◆ AIM OF THE TASK ◆
Down to the last line, restate the records below word for word, dropping every image.

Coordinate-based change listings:

══════════════════════════════

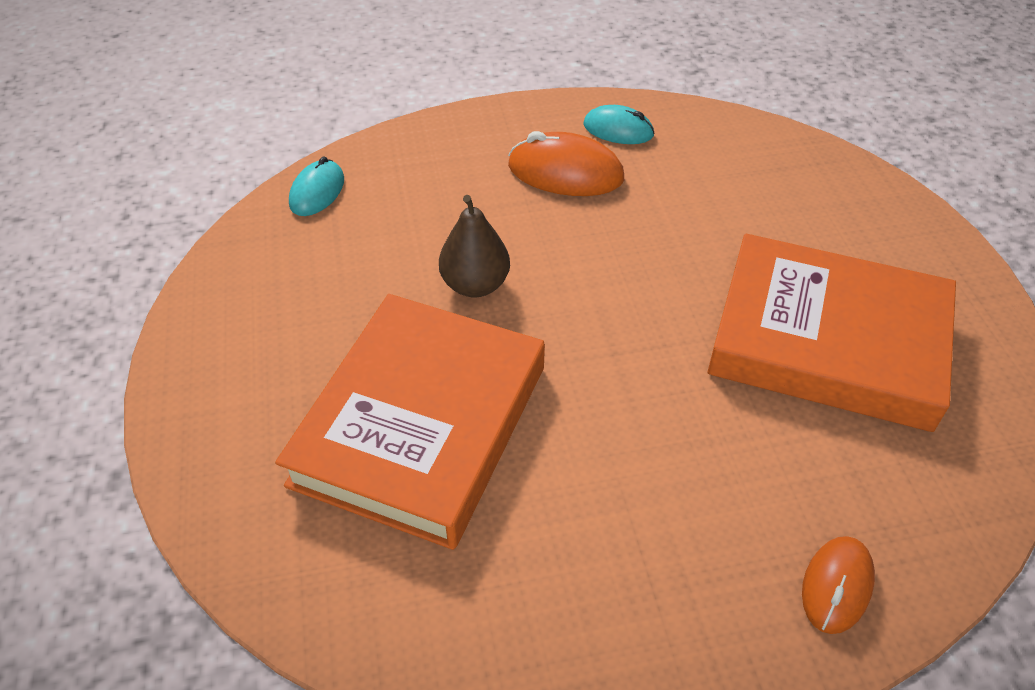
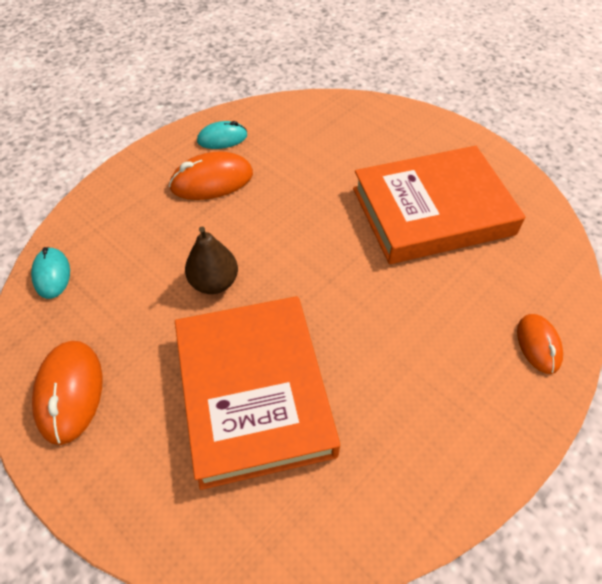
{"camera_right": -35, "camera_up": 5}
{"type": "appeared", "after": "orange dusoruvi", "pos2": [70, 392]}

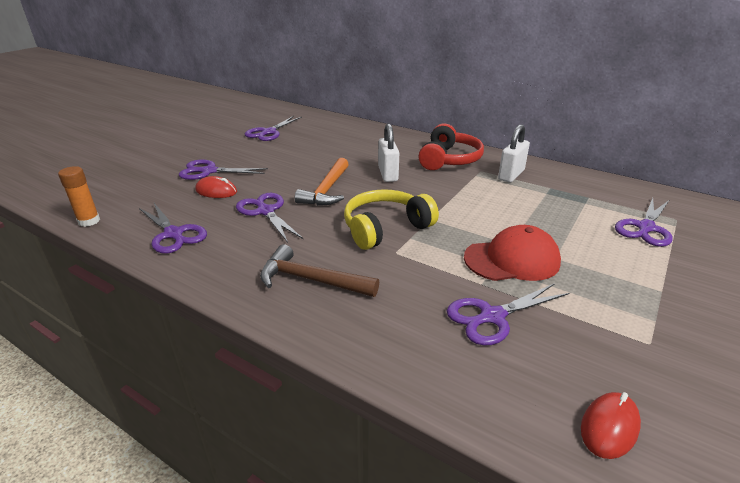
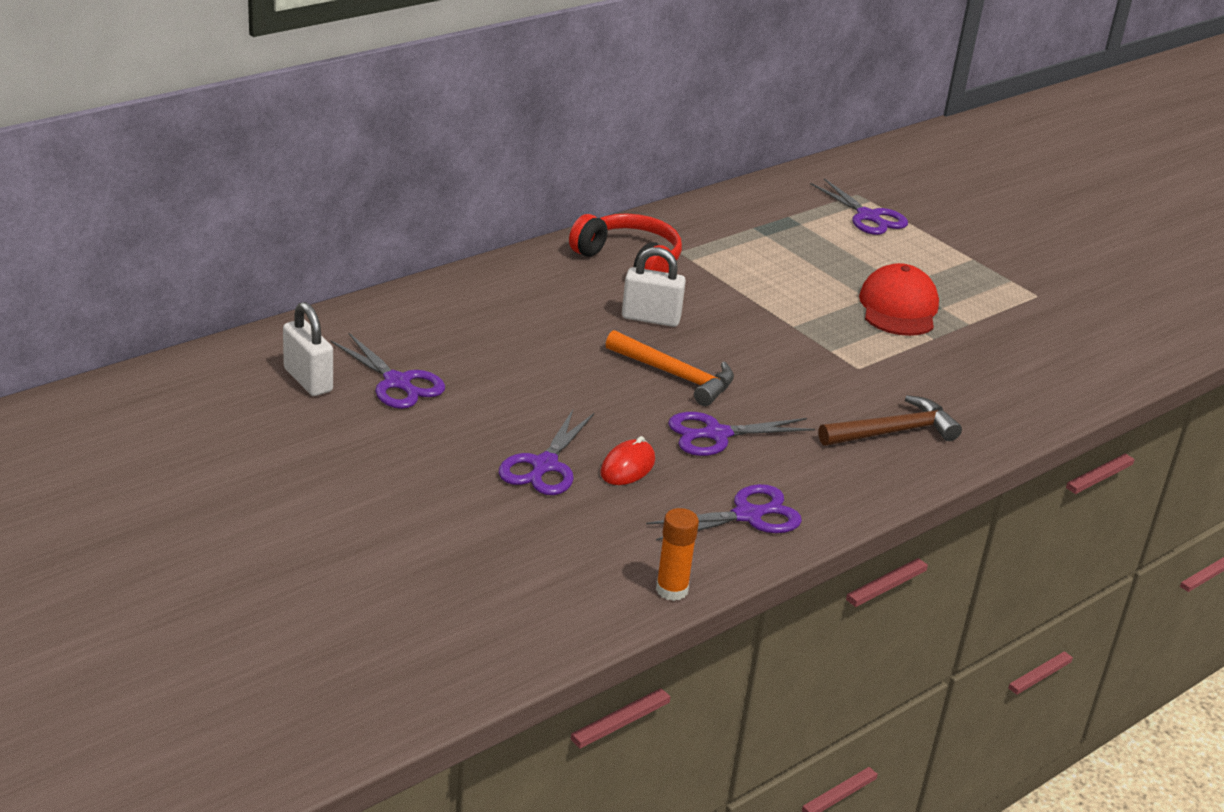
{"camera_right": -75, "camera_up": 0}
{"type": "relocated", "before": "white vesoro", "pos1": [511, 175], "pos2": [308, 380]}
{"type": "spun", "before": "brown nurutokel", "pos1": [311, 280], "pos2": [893, 432], "turn": -150}
{"type": "missing", "before": "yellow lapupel", "pos1": [385, 228]}
{"type": "missing", "before": "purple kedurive", "pos1": [492, 316]}
{"type": "missing", "before": "red dusoruvi", "pos1": [609, 427]}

══════════════════════════════

◆ ANSWER SECTION ◆
{"camera_right": -35, "camera_up": 5}
{"type": "appeared", "after": "orange dusoruvi", "pos2": [70, 392]}

{"camera_right": -75, "camera_up": 0}
{"type": "relocated", "before": "white vesoro", "pos1": [511, 175], "pos2": [308, 380]}
{"type": "spun", "before": "brown nurutokel", "pos1": [311, 280], "pos2": [893, 432], "turn": -150}
{"type": "missing", "before": "yellow lapupel", "pos1": [385, 228]}
{"type": "missing", "before": "purple kedurive", "pos1": [492, 316]}
{"type": "missing", "before": "red dusoruvi", "pos1": [609, 427]}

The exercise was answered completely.